DATA START
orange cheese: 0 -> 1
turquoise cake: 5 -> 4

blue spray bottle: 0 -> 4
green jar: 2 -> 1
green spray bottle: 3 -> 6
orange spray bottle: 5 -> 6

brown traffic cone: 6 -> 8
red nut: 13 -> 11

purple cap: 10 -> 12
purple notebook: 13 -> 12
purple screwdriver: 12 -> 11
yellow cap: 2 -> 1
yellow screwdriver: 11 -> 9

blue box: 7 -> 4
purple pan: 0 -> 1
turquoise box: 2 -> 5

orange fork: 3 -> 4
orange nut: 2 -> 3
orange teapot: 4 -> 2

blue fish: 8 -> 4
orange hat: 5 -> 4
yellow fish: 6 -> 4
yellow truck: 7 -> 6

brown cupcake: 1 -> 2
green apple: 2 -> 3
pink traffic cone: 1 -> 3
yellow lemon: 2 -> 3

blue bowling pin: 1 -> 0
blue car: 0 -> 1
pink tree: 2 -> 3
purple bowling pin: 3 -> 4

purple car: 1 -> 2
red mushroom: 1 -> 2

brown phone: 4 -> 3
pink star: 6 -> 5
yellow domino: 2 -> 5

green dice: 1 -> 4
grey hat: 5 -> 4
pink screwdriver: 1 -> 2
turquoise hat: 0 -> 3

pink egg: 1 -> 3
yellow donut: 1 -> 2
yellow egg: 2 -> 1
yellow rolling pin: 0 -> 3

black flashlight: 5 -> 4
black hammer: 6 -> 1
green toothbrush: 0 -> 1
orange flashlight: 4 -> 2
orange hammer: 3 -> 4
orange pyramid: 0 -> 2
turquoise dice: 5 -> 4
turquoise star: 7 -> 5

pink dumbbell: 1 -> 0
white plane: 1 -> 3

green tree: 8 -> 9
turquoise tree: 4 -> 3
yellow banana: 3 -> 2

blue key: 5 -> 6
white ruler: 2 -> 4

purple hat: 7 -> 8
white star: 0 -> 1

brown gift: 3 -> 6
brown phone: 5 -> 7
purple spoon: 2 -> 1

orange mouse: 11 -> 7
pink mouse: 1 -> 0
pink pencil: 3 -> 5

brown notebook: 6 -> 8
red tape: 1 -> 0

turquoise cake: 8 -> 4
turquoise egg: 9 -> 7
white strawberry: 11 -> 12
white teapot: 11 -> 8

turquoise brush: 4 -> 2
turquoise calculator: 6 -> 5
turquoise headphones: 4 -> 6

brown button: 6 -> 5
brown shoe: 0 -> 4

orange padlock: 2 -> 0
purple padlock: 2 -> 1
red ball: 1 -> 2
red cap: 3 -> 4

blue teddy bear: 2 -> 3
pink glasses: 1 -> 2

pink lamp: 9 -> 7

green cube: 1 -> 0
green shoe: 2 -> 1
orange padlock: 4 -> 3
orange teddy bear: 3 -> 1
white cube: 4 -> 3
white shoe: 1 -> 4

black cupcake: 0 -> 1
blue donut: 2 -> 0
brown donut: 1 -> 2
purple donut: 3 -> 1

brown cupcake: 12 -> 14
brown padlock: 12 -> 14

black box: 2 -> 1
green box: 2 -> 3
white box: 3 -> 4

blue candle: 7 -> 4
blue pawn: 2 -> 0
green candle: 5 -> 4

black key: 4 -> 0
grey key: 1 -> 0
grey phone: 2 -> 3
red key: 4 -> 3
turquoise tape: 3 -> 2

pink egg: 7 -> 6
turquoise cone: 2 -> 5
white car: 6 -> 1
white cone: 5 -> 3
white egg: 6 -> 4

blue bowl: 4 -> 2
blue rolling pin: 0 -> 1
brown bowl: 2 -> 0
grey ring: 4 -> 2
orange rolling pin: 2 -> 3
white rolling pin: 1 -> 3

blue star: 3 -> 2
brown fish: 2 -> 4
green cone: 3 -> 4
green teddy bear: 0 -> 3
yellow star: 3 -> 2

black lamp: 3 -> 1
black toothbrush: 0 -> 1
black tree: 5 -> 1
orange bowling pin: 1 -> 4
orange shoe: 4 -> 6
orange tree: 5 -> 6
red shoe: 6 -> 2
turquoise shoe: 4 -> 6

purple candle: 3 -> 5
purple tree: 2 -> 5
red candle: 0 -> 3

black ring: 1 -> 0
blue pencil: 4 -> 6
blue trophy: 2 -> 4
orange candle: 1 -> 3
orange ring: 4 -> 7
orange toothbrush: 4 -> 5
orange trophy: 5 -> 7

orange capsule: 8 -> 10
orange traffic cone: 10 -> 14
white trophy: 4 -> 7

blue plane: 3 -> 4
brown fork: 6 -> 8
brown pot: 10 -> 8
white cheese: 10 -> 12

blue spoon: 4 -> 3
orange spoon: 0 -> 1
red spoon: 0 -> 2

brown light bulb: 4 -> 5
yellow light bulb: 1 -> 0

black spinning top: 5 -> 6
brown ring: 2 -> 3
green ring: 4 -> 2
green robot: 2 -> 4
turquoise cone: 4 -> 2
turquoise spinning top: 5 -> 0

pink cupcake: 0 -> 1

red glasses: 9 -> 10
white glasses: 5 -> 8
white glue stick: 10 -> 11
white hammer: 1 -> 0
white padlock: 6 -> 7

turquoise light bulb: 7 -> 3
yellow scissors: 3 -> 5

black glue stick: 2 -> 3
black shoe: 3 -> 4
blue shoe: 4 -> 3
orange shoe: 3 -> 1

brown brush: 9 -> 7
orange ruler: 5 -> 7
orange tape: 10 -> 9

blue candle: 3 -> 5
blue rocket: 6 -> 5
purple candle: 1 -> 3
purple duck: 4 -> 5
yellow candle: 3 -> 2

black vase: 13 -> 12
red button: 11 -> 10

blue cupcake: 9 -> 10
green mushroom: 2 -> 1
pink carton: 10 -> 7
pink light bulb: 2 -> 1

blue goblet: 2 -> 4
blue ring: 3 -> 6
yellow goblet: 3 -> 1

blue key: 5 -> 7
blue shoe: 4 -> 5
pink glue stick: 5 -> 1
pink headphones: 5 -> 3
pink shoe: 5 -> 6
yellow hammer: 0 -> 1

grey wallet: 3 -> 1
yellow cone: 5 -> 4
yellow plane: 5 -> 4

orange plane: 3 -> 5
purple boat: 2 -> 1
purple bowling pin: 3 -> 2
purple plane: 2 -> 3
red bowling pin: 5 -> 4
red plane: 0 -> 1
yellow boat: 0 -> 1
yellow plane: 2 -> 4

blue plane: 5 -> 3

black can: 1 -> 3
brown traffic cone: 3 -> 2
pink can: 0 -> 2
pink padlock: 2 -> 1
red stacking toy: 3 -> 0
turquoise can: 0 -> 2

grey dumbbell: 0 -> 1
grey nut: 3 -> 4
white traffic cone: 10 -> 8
DATA END
> REQUIRED ACTION:
State how many lines of the records above contain the word "stick", giving only that number.

> ANSWER TO THIS TASK:
3